### Record extracts:
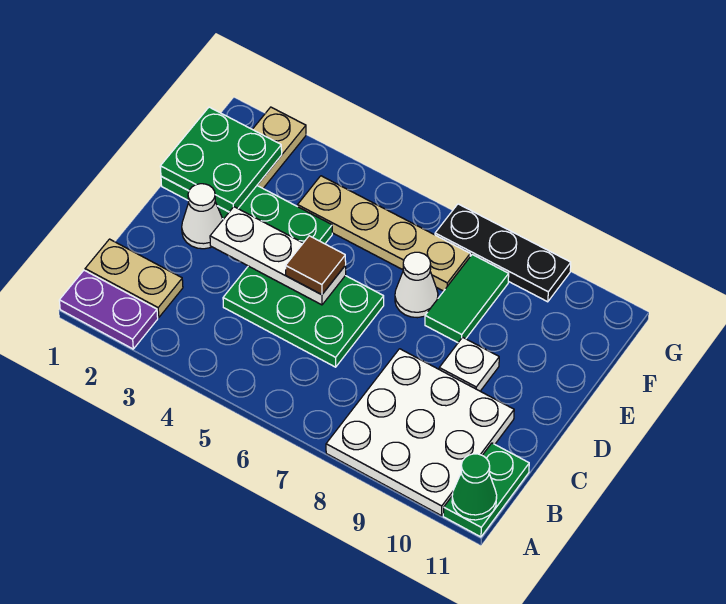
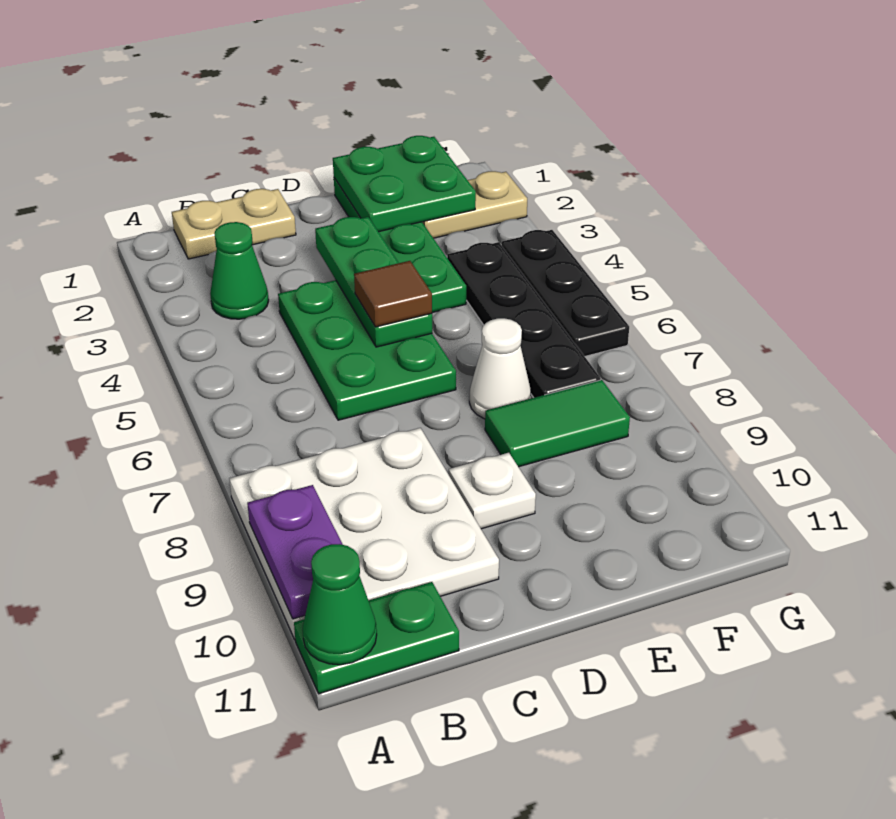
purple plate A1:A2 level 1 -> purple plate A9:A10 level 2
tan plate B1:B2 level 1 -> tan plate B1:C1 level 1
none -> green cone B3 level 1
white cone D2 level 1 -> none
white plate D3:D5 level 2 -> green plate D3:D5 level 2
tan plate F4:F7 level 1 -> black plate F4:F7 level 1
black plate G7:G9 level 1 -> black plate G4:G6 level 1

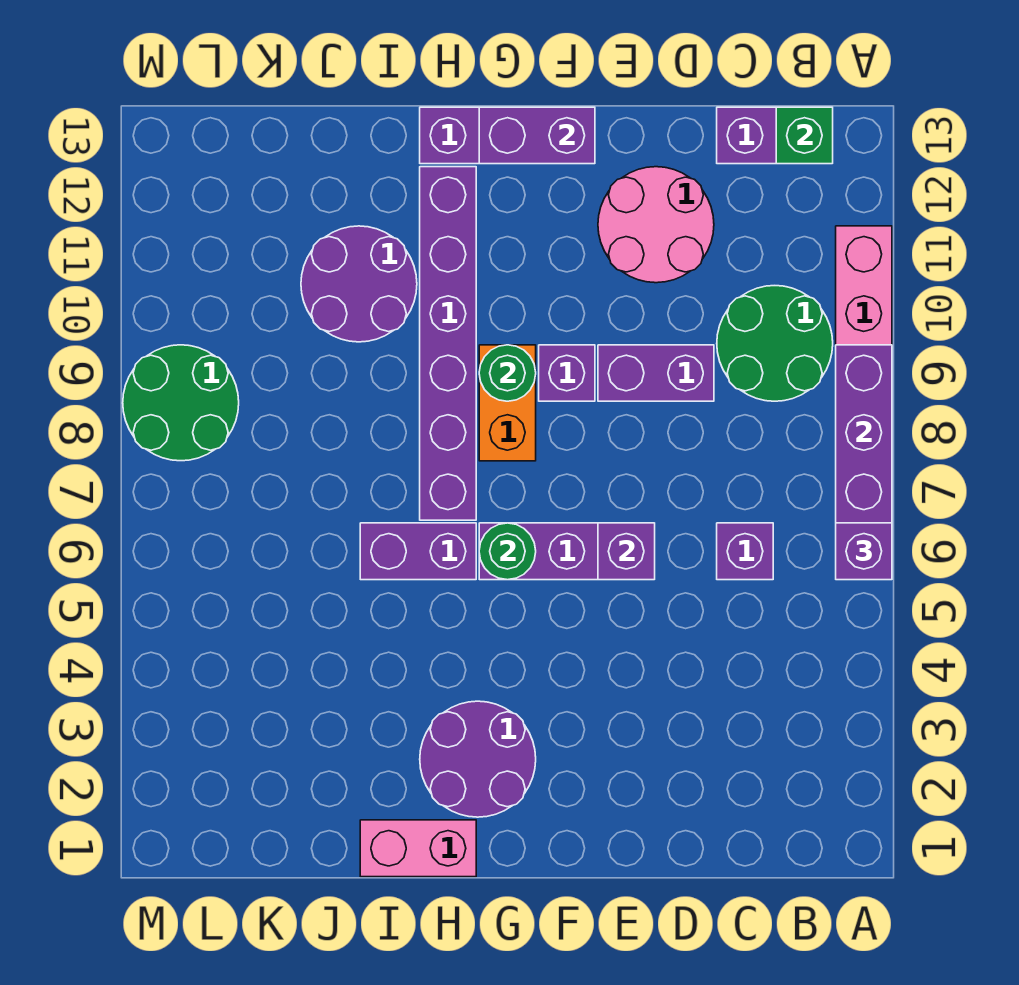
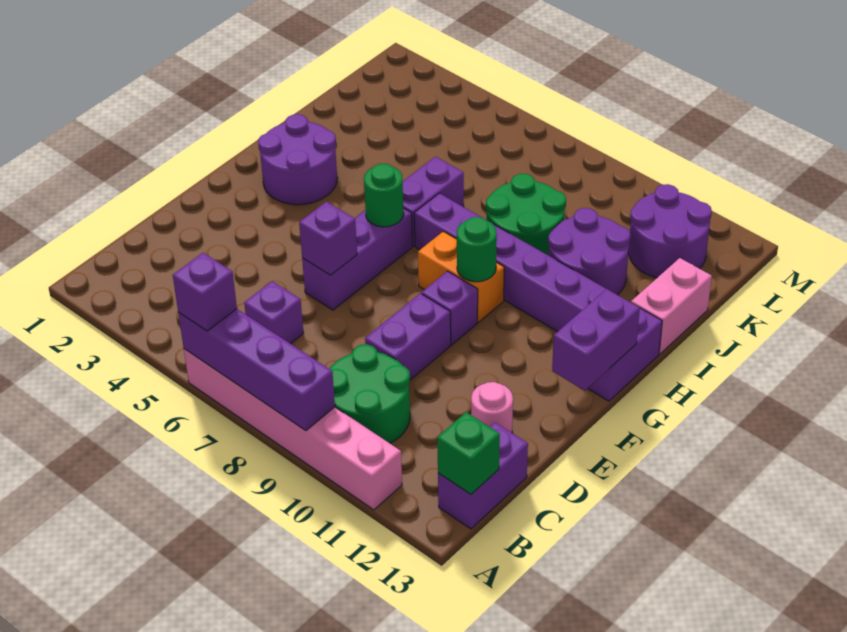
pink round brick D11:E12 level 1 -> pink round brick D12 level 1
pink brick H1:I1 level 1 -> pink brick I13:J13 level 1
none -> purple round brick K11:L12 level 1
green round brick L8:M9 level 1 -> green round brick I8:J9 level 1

### Description of the task:
The answer must repeat every line of the listing exactly and leave the pictures out.

### Answer box:
purple plate A1:A2 level 1 -> purple plate A9:A10 level 2
tan plate B1:B2 level 1 -> tan plate B1:C1 level 1
none -> green cone B3 level 1
white cone D2 level 1 -> none
white plate D3:D5 level 2 -> green plate D3:D5 level 2
tan plate F4:F7 level 1 -> black plate F4:F7 level 1
black plate G7:G9 level 1 -> black plate G4:G6 level 1

pink round brick D11:E12 level 1 -> pink round brick D12 level 1
pink brick H1:I1 level 1 -> pink brick I13:J13 level 1
none -> purple round brick K11:L12 level 1
green round brick L8:M9 level 1 -> green round brick I8:J9 level 1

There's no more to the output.